Object transformation records:
[Start of Attachment]

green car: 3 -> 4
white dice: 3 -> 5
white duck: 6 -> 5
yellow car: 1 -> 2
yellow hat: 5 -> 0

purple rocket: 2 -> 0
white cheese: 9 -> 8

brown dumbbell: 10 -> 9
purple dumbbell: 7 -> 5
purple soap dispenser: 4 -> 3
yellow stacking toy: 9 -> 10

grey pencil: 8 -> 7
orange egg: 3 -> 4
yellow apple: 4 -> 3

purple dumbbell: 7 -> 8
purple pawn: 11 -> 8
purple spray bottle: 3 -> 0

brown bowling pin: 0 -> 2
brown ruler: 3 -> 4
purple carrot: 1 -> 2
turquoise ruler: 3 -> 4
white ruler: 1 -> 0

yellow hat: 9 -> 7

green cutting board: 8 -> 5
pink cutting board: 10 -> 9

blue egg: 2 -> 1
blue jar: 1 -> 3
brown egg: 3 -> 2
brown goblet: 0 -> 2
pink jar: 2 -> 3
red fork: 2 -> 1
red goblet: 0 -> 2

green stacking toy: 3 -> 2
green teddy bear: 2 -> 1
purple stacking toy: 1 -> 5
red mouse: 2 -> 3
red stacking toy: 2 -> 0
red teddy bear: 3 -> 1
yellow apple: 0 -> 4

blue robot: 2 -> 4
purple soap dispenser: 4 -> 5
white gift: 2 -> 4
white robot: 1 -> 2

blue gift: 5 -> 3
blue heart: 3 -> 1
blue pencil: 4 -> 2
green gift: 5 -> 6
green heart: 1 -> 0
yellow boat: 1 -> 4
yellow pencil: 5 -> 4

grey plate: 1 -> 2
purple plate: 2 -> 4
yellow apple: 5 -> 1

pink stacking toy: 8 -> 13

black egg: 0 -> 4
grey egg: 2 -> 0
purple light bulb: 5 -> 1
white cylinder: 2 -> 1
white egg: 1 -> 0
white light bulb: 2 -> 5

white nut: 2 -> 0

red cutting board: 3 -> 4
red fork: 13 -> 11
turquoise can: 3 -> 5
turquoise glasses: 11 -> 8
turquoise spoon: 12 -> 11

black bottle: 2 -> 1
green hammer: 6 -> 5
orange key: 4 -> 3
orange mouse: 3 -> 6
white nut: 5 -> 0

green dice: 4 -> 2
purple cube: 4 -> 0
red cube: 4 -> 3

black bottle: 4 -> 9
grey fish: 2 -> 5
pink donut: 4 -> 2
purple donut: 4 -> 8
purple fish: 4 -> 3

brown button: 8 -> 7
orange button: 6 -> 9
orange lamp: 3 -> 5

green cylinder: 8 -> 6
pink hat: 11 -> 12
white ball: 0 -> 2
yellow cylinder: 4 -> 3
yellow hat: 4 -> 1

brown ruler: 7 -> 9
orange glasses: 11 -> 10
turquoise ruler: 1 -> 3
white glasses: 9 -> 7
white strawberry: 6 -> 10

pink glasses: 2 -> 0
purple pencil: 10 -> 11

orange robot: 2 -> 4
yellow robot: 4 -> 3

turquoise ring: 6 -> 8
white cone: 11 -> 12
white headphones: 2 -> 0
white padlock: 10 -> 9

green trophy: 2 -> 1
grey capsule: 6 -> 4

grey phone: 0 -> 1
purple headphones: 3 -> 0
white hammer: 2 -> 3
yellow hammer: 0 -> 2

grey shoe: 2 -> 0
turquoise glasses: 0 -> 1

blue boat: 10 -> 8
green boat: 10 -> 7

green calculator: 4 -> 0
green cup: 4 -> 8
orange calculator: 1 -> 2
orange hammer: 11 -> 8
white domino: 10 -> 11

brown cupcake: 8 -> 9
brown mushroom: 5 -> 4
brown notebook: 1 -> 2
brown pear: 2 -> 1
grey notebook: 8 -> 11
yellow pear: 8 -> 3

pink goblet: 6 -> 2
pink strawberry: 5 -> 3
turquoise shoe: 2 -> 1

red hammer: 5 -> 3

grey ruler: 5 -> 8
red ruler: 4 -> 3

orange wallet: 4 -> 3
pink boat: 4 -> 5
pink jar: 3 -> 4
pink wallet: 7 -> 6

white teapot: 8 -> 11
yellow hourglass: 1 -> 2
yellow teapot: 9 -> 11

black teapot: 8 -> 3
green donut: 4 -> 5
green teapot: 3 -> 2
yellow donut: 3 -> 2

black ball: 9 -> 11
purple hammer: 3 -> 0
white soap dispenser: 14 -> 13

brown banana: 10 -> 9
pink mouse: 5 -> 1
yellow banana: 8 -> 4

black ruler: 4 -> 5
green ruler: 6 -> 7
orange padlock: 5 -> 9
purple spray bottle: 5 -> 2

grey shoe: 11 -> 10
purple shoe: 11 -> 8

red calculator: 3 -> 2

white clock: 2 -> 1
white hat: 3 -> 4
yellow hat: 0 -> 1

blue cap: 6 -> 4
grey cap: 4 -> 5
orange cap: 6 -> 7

[End of Attachment]

Work order: Please output the records once more, exactly as they were written.

Answer area:
green car: 3 -> 4
white dice: 3 -> 5
white duck: 6 -> 5
yellow car: 1 -> 2
yellow hat: 5 -> 0

purple rocket: 2 -> 0
white cheese: 9 -> 8

brown dumbbell: 10 -> 9
purple dumbbell: 7 -> 5
purple soap dispenser: 4 -> 3
yellow stacking toy: 9 -> 10

grey pencil: 8 -> 7
orange egg: 3 -> 4
yellow apple: 4 -> 3

purple dumbbell: 7 -> 8
purple pawn: 11 -> 8
purple spray bottle: 3 -> 0

brown bowling pin: 0 -> 2
brown ruler: 3 -> 4
purple carrot: 1 -> 2
turquoise ruler: 3 -> 4
white ruler: 1 -> 0

yellow hat: 9 -> 7

green cutting board: 8 -> 5
pink cutting board: 10 -> 9

blue egg: 2 -> 1
blue jar: 1 -> 3
brown egg: 3 -> 2
brown goblet: 0 -> 2
pink jar: 2 -> 3
red fork: 2 -> 1
red goblet: 0 -> 2

green stacking toy: 3 -> 2
green teddy bear: 2 -> 1
purple stacking toy: 1 -> 5
red mouse: 2 -> 3
red stacking toy: 2 -> 0
red teddy bear: 3 -> 1
yellow apple: 0 -> 4

blue robot: 2 -> 4
purple soap dispenser: 4 -> 5
white gift: 2 -> 4
white robot: 1 -> 2

blue gift: 5 -> 3
blue heart: 3 -> 1
blue pencil: 4 -> 2
green gift: 5 -> 6
green heart: 1 -> 0
yellow boat: 1 -> 4
yellow pencil: 5 -> 4

grey plate: 1 -> 2
purple plate: 2 -> 4
yellow apple: 5 -> 1

pink stacking toy: 8 -> 13

black egg: 0 -> 4
grey egg: 2 -> 0
purple light bulb: 5 -> 1
white cylinder: 2 -> 1
white egg: 1 -> 0
white light bulb: 2 -> 5

white nut: 2 -> 0

red cutting board: 3 -> 4
red fork: 13 -> 11
turquoise can: 3 -> 5
turquoise glasses: 11 -> 8
turquoise spoon: 12 -> 11

black bottle: 2 -> 1
green hammer: 6 -> 5
orange key: 4 -> 3
orange mouse: 3 -> 6
white nut: 5 -> 0

green dice: 4 -> 2
purple cube: 4 -> 0
red cube: 4 -> 3

black bottle: 4 -> 9
grey fish: 2 -> 5
pink donut: 4 -> 2
purple donut: 4 -> 8
purple fish: 4 -> 3

brown button: 8 -> 7
orange button: 6 -> 9
orange lamp: 3 -> 5

green cylinder: 8 -> 6
pink hat: 11 -> 12
white ball: 0 -> 2
yellow cylinder: 4 -> 3
yellow hat: 4 -> 1

brown ruler: 7 -> 9
orange glasses: 11 -> 10
turquoise ruler: 1 -> 3
white glasses: 9 -> 7
white strawberry: 6 -> 10

pink glasses: 2 -> 0
purple pencil: 10 -> 11

orange robot: 2 -> 4
yellow robot: 4 -> 3

turquoise ring: 6 -> 8
white cone: 11 -> 12
white headphones: 2 -> 0
white padlock: 10 -> 9

green trophy: 2 -> 1
grey capsule: 6 -> 4

grey phone: 0 -> 1
purple headphones: 3 -> 0
white hammer: 2 -> 3
yellow hammer: 0 -> 2

grey shoe: 2 -> 0
turquoise glasses: 0 -> 1

blue boat: 10 -> 8
green boat: 10 -> 7

green calculator: 4 -> 0
green cup: 4 -> 8
orange calculator: 1 -> 2
orange hammer: 11 -> 8
white domino: 10 -> 11

brown cupcake: 8 -> 9
brown mushroom: 5 -> 4
brown notebook: 1 -> 2
brown pear: 2 -> 1
grey notebook: 8 -> 11
yellow pear: 8 -> 3

pink goblet: 6 -> 2
pink strawberry: 5 -> 3
turquoise shoe: 2 -> 1

red hammer: 5 -> 3

grey ruler: 5 -> 8
red ruler: 4 -> 3

orange wallet: 4 -> 3
pink boat: 4 -> 5
pink jar: 3 -> 4
pink wallet: 7 -> 6

white teapot: 8 -> 11
yellow hourglass: 1 -> 2
yellow teapot: 9 -> 11

black teapot: 8 -> 3
green donut: 4 -> 5
green teapot: 3 -> 2
yellow donut: 3 -> 2

black ball: 9 -> 11
purple hammer: 3 -> 0
white soap dispenser: 14 -> 13

brown banana: 10 -> 9
pink mouse: 5 -> 1
yellow banana: 8 -> 4

black ruler: 4 -> 5
green ruler: 6 -> 7
orange padlock: 5 -> 9
purple spray bottle: 5 -> 2

grey shoe: 11 -> 10
purple shoe: 11 -> 8

red calculator: 3 -> 2

white clock: 2 -> 1
white hat: 3 -> 4
yellow hat: 0 -> 1

blue cap: 6 -> 4
grey cap: 4 -> 5
orange cap: 6 -> 7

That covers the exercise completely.